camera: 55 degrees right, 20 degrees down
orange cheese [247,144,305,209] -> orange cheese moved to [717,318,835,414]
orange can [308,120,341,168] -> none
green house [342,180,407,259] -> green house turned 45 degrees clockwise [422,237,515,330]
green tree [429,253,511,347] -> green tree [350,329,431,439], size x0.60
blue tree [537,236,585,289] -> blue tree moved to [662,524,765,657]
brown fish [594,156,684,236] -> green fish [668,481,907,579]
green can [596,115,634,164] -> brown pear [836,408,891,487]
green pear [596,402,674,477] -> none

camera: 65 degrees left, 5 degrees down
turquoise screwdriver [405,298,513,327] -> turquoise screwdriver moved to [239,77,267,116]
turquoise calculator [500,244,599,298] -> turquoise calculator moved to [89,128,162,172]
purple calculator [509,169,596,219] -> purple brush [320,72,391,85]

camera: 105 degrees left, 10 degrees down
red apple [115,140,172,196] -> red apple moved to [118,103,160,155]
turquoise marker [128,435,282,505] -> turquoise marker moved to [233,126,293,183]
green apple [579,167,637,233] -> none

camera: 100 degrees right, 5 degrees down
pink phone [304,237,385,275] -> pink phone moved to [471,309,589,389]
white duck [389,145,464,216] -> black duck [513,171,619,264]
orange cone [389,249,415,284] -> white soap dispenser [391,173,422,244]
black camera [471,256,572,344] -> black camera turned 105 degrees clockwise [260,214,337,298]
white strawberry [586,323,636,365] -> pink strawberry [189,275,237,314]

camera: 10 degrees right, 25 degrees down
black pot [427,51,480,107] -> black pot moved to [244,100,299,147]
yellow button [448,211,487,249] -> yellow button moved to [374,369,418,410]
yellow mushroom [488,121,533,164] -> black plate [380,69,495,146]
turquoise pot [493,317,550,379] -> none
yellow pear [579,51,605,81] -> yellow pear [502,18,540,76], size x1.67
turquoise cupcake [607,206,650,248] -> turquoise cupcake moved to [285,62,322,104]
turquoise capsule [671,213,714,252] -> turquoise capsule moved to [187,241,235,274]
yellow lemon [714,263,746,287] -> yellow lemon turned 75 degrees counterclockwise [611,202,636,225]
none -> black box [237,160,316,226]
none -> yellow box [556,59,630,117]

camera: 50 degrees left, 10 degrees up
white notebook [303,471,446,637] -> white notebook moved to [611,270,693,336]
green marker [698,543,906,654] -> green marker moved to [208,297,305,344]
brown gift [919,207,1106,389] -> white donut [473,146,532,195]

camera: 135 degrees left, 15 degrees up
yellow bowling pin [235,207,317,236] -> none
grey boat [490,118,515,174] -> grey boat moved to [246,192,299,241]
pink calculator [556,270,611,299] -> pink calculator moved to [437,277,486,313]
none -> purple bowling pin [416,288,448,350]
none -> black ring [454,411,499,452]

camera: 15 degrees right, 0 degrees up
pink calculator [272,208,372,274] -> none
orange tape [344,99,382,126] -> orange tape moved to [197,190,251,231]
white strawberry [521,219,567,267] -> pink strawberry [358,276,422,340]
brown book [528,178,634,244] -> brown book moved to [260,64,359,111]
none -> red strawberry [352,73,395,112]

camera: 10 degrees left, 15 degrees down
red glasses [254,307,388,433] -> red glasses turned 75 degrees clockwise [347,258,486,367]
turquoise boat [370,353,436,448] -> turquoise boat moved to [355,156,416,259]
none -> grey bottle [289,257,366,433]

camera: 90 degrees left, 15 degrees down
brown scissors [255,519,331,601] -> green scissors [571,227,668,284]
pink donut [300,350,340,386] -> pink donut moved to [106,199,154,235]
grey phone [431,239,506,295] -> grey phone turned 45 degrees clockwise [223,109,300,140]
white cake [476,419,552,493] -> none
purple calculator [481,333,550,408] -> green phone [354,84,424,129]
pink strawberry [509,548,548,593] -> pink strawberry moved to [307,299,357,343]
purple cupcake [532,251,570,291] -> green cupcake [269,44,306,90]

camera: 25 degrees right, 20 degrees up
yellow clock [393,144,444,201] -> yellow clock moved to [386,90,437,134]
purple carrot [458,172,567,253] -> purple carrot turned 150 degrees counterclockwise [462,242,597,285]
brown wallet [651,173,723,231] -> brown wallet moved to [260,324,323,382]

☆ ☆ ☆ ☆

• [Activity] From the records above, copy only the lines starting with the line that holds "white notebook [303,471,446,637]" and going on through the line that holds "red glasses [254,307,388,433]", exactly as written.

• [Expected answer]
white notebook [303,471,446,637] -> white notebook moved to [611,270,693,336]
green marker [698,543,906,654] -> green marker moved to [208,297,305,344]
brown gift [919,207,1106,389] -> white donut [473,146,532,195]

camera: 135 degrees left, 15 degrees up
yellow bowling pin [235,207,317,236] -> none
grey boat [490,118,515,174] -> grey boat moved to [246,192,299,241]
pink calculator [556,270,611,299] -> pink calculator moved to [437,277,486,313]
none -> purple bowling pin [416,288,448,350]
none -> black ring [454,411,499,452]

camera: 15 degrees right, 0 degrees up
pink calculator [272,208,372,274] -> none
orange tape [344,99,382,126] -> orange tape moved to [197,190,251,231]
white strawberry [521,219,567,267] -> pink strawberry [358,276,422,340]
brown book [528,178,634,244] -> brown book moved to [260,64,359,111]
none -> red strawberry [352,73,395,112]

camera: 10 degrees left, 15 degrees down
red glasses [254,307,388,433] -> red glasses turned 75 degrees clockwise [347,258,486,367]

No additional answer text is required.